__Goal of the exercise__. Copy out each line of the data holding "none".

__Recorded data__.
+ + +

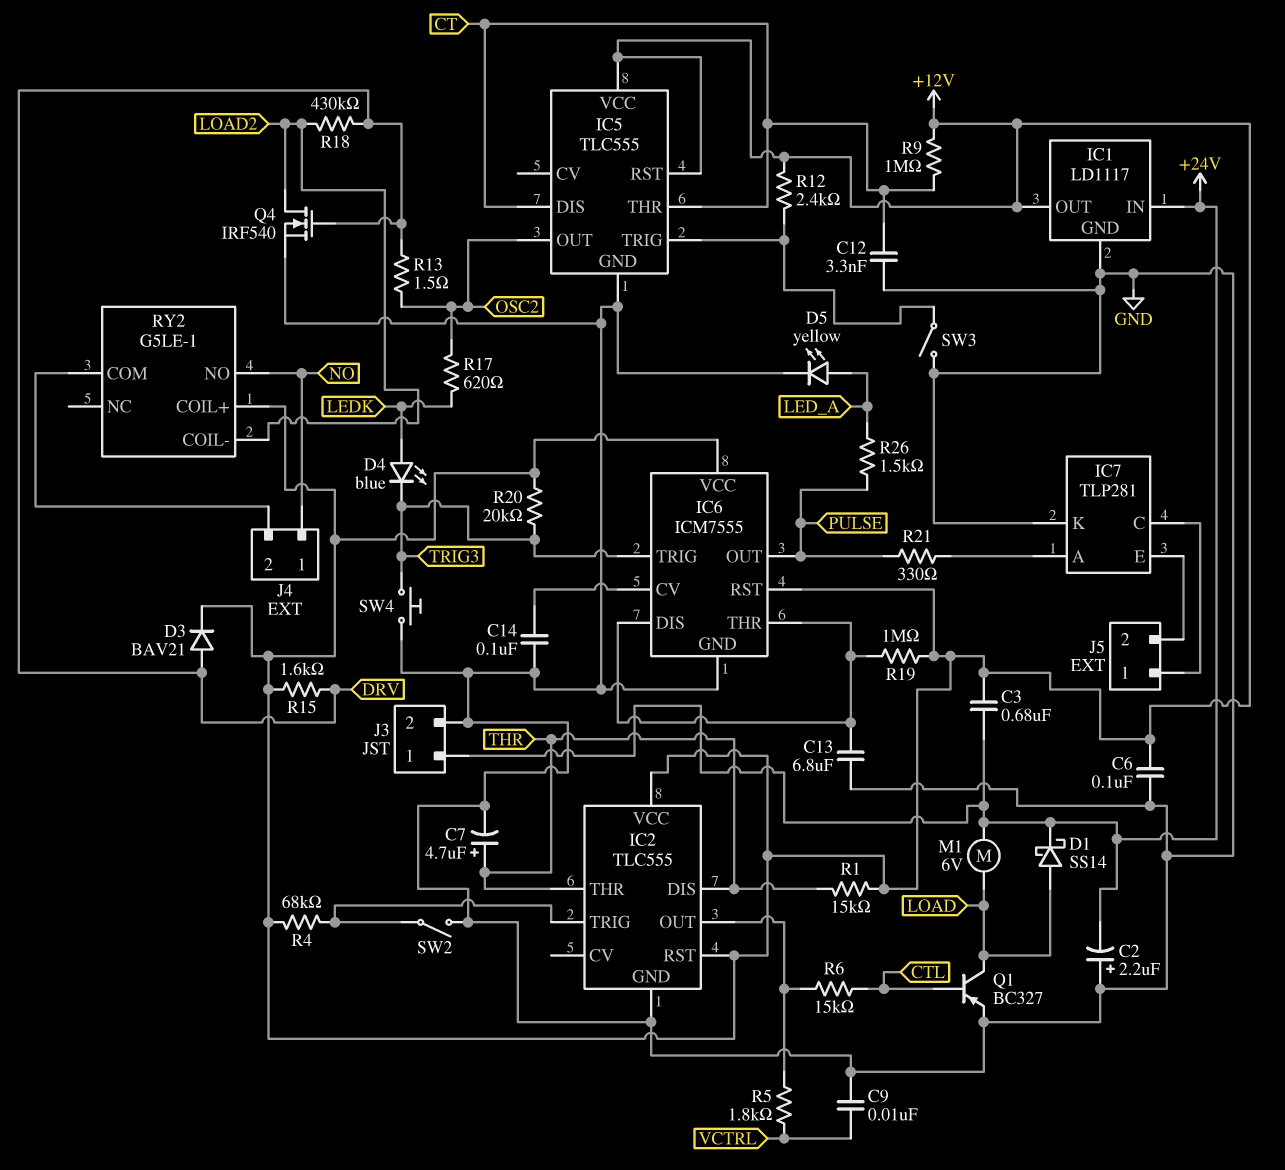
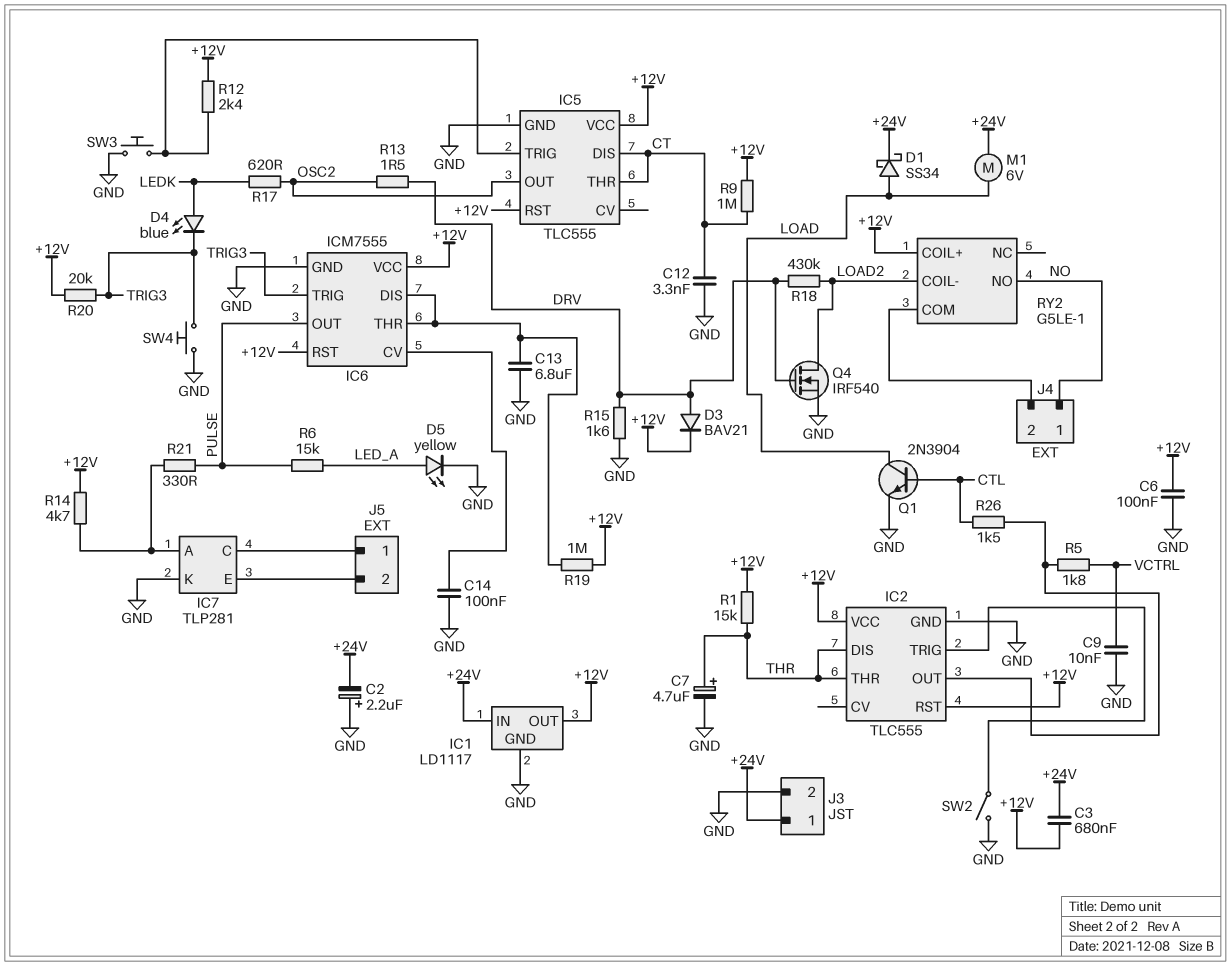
D1: schottky SS14 (A LOAD, K +24V) -> schottky SS34 (A LOAD, K +24V)
Q1: PNP BC327 (B CTL, C LOAD, E GND) -> NPN 2N3904 (B CTL, C LOAD, E GND)
R4: 68k (+12V, IC2/TRIG) -> none
R6: 15k (CTL, IC2/OUT) -> 15k (LED_A, PULSE)
R14: none -> 4.7k (+12V, IC7/A)
R15: 1.6k (+12V, DRV) -> 1.6k (DRV, GND)
R26: 1.5k (LED_A, PULSE) -> 1.5k (CTL, IC2/OUT)
SW3: switch (GND, IC5/TRIG) -> button (GND, IC5/TRIG)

+ + +

__Written response__.
R4: 68k (+12V, IC2/TRIG) -> none
R14: none -> 4.7k (+12V, IC7/A)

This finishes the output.